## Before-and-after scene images
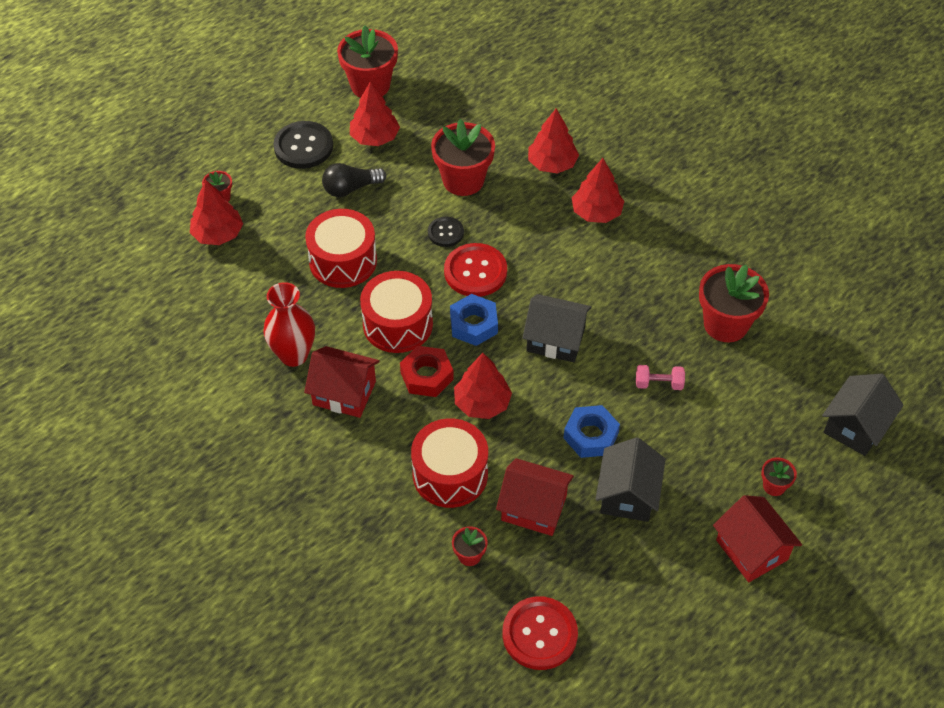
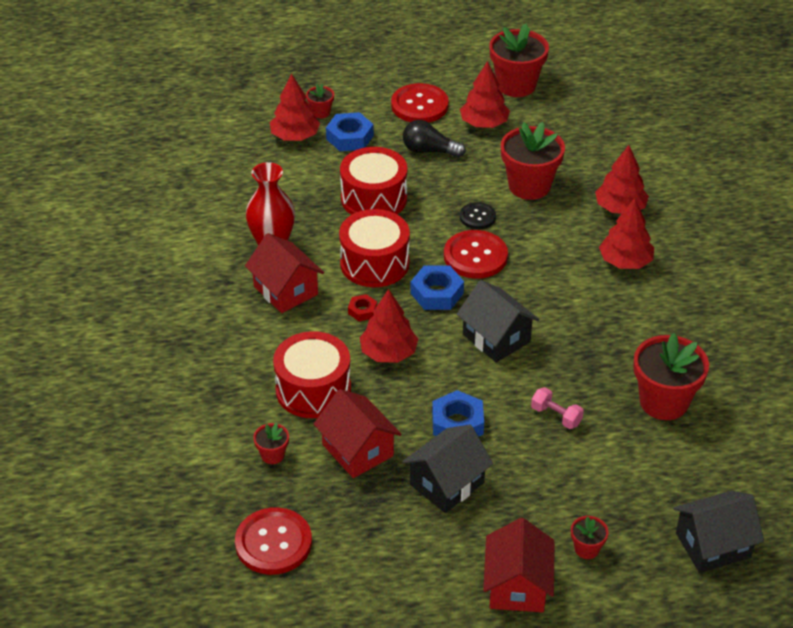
camera: 35 degrees right, 10 degrees down
(269, 210) = (350, 137): none -> blue nut
(303, 146) = (419, 105): black button -> red button
(426, 376) = (362, 311): red nut -> red nut, size x0.56

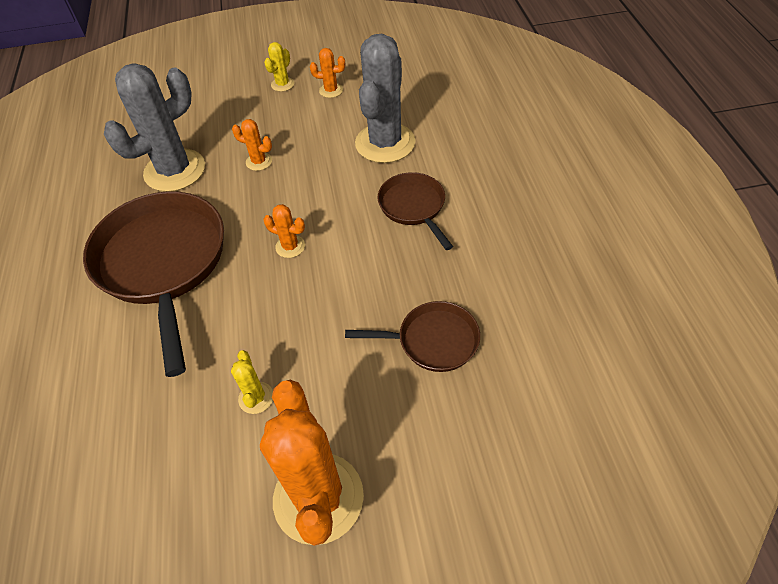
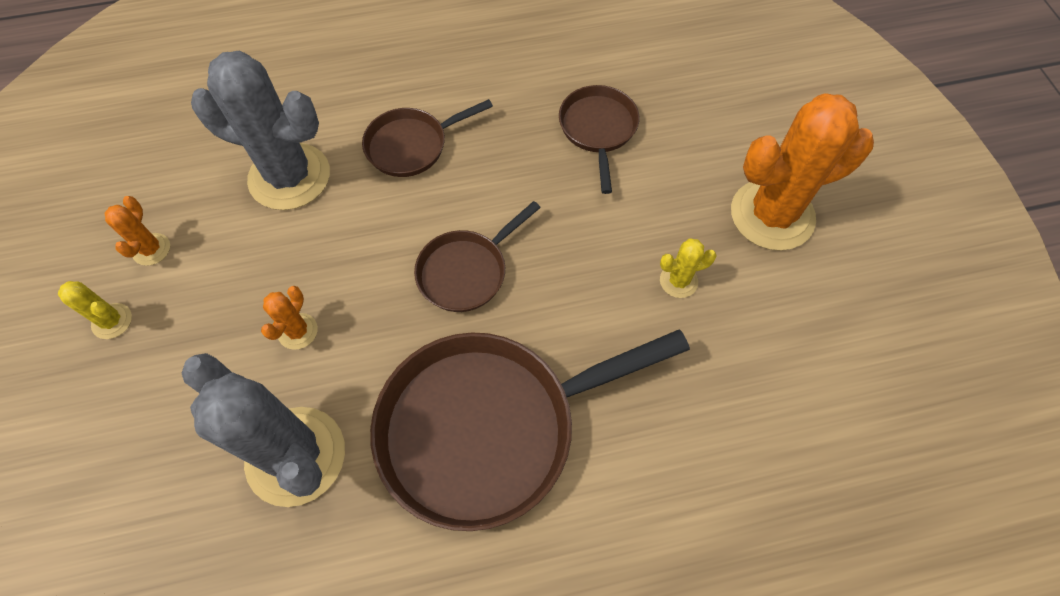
camera: 95 degrees left, 10 degrees up
(290, 246) = (466, 271): orange cactus -> brown pan

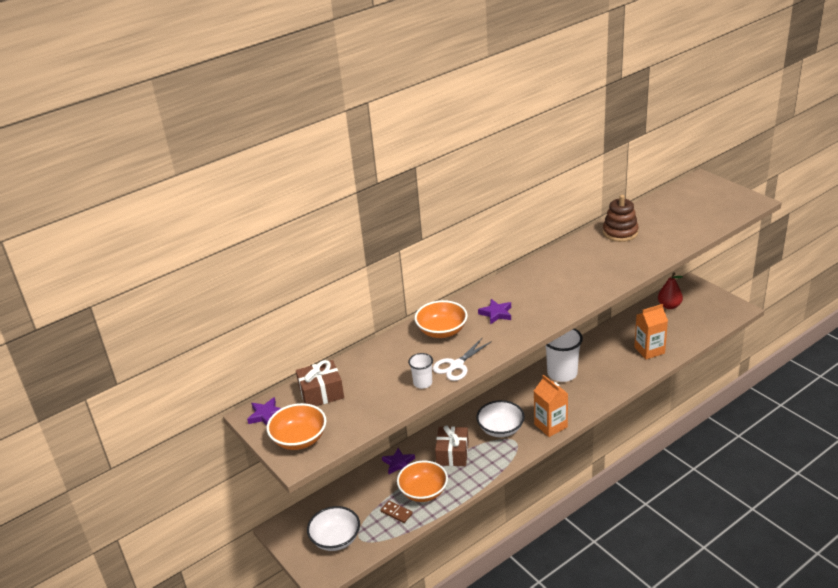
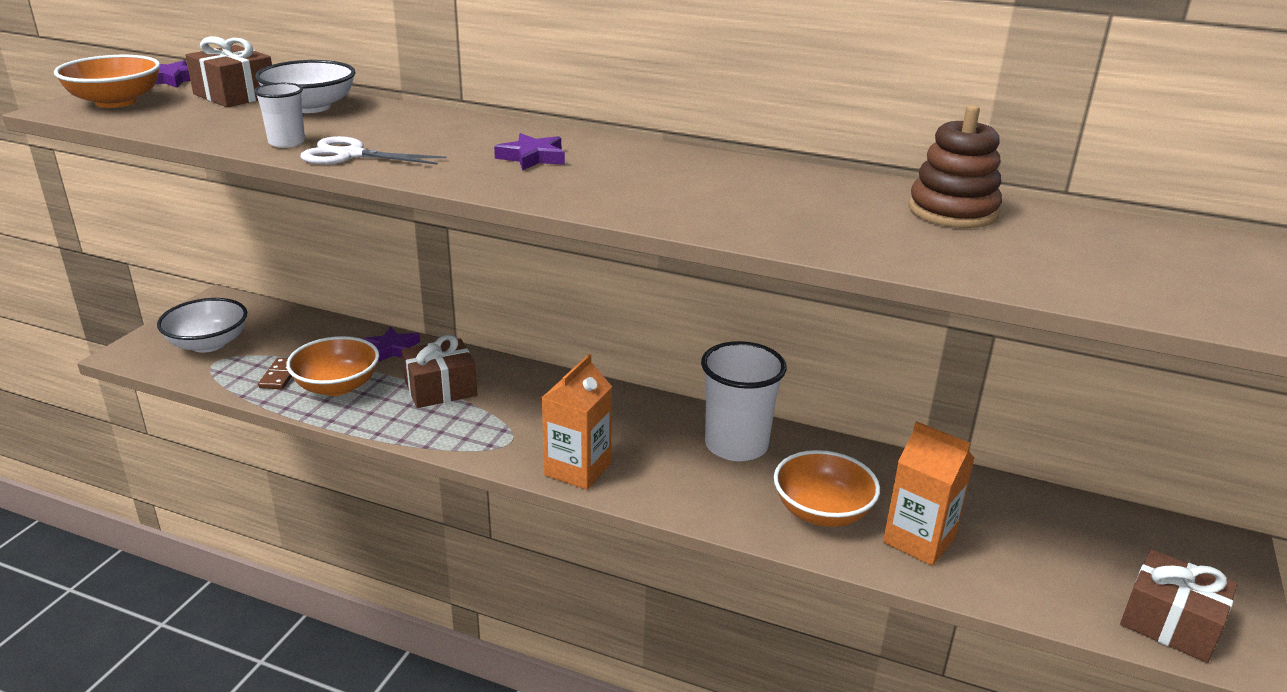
camera: 55 degrees right, 5 degrees down
(442, 331) = (446, 132): orange bowl -> orange bowl (822, 511)
(500, 429) = (531, 418): white bowl -> white bowl (310, 107)
(669, 306) = (1104, 533): red pear -> none
(718, 315) = (1170, 622): none -> brown gift

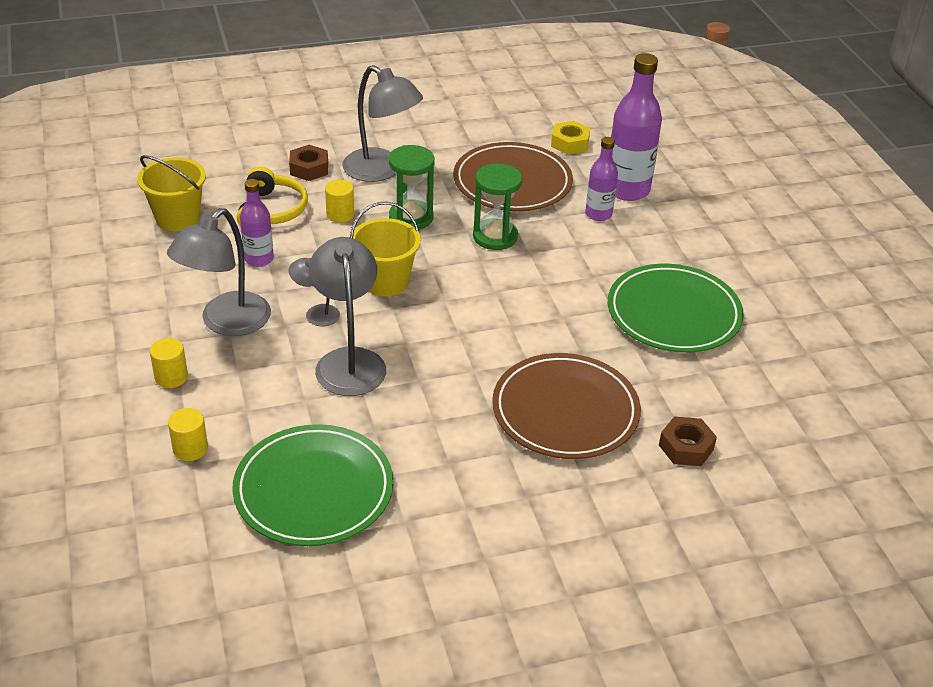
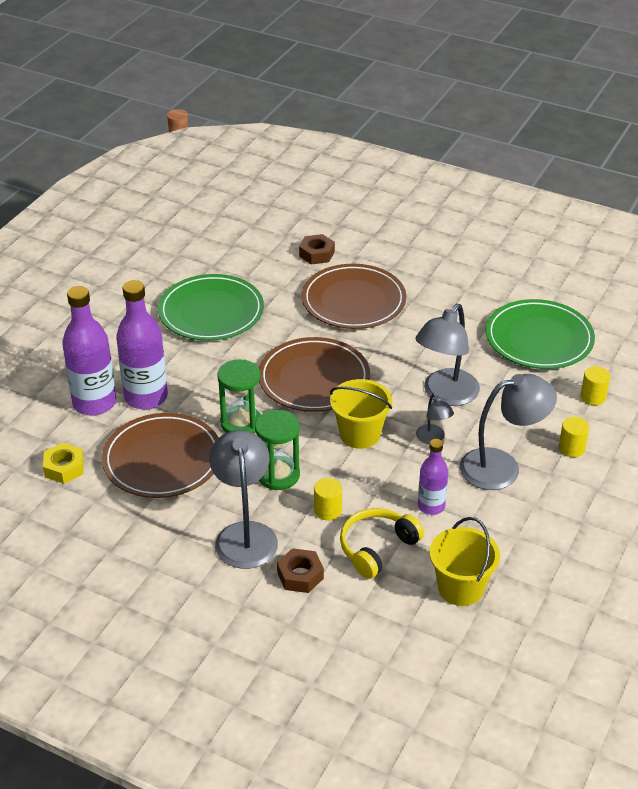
camera: 135 degrees left, 0 degrees up
(489, 306) = (314, 379): none -> brown plate
(598, 214) = (146, 397): purple bottle -> purple bottle, size x1.72

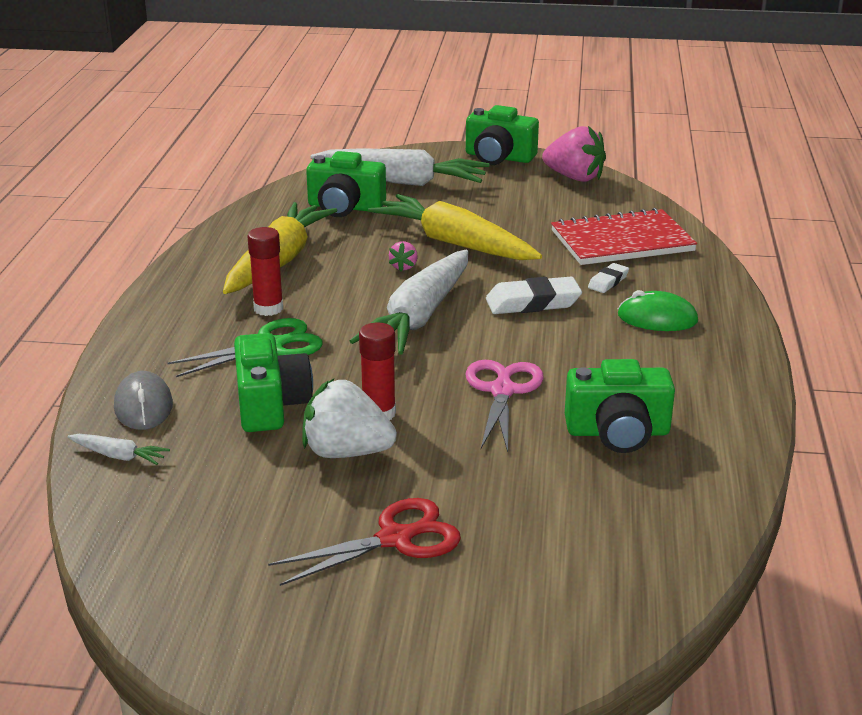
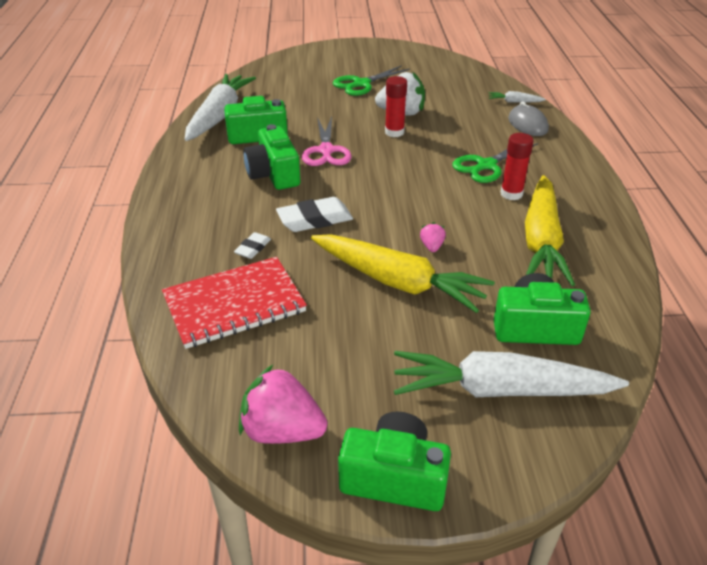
camera: 170 degrees right, 10 degrees up
(270, 405) = (458, 131): green camera -> green camera (274, 174)
(395, 539) = (361, 84): red scissors -> green scissors
(419, 317) = (397, 198): white carrot -> white carrot (219, 116)
(657, 318) = (218, 214): green mouse -> none

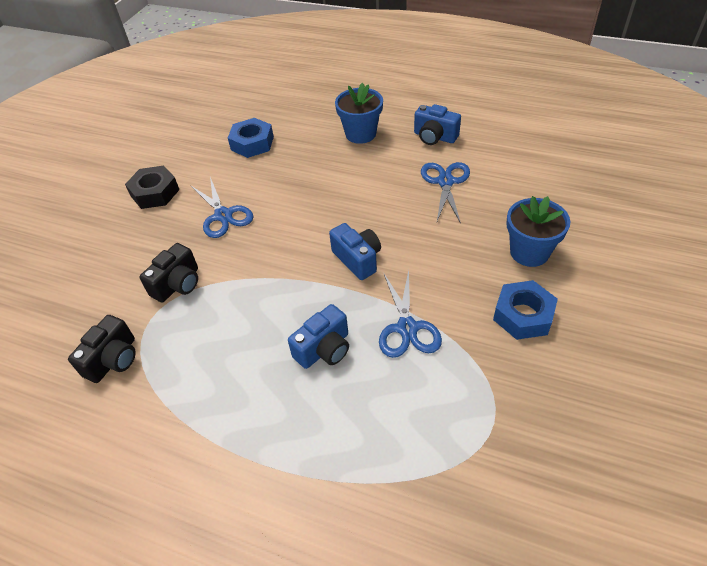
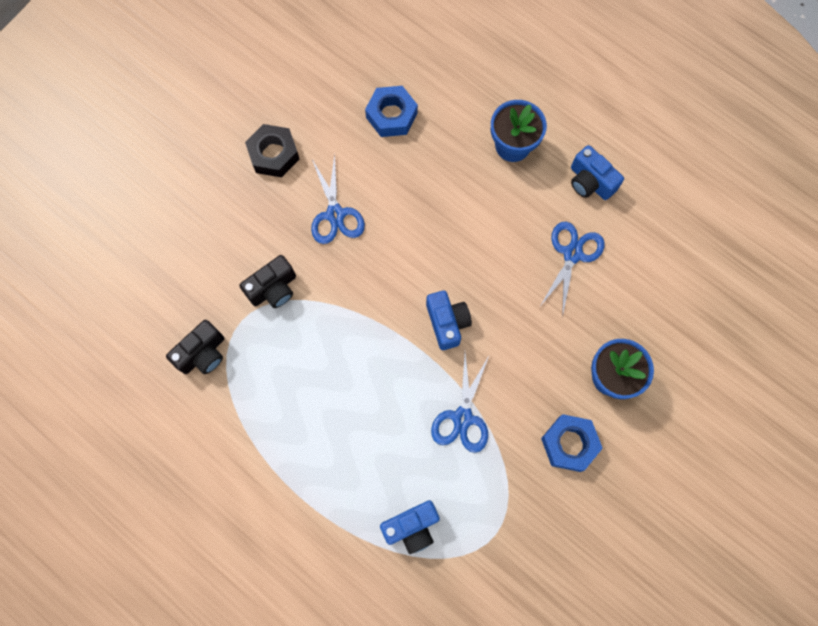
camera: 15 degrees right, 25 degrees up
(324, 349) = (384, 412): blue camera -> blue camera (412, 527)

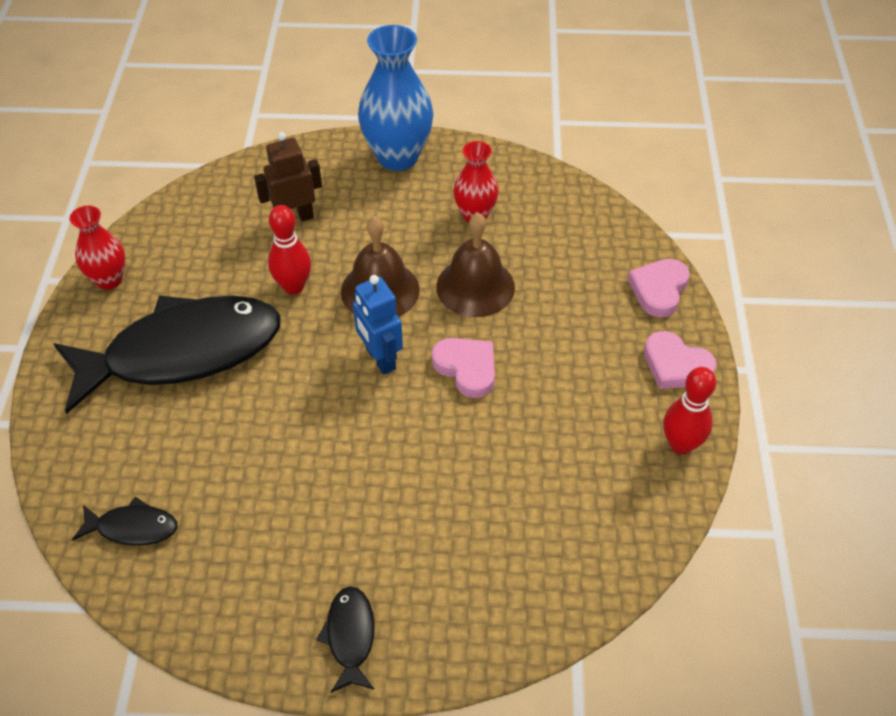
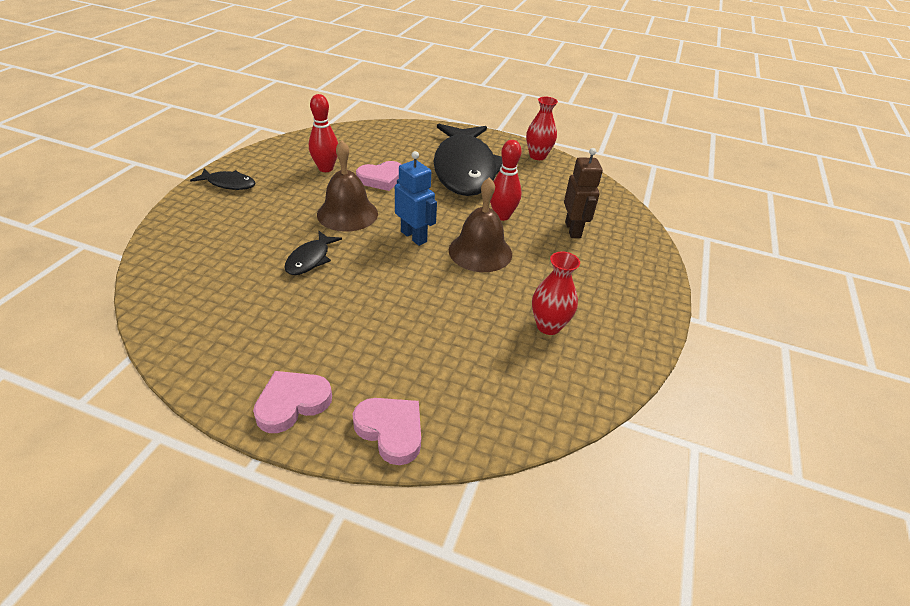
camera: 105 degrees right, 10 degrees down
(133, 528) = (354, 140): black fish -> black fish (310, 259)
(380, 359) = (414, 236): blue robot -> blue robot turned 60 degrees clockwise
(397, 157) = (640, 298): blue vase -> none
(467, 368) = (378, 273): pink heart -> pink heart (381, 179)
(475, 286) = (460, 301): brown bell -> brown bell (347, 213)
(680, 444) = (212, 370): red bowling pin -> red bowling pin (326, 168)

## GOAL OF THE EXERCISE
Lines above with "green" in them are the ones to copy.

## TASK RESPONSE
(270, 405) = (458, 131): green camera -> green camera (274, 174)
(395, 539) = (361, 84): red scissors -> green scissors
(657, 318) = (218, 214): green mouse -> none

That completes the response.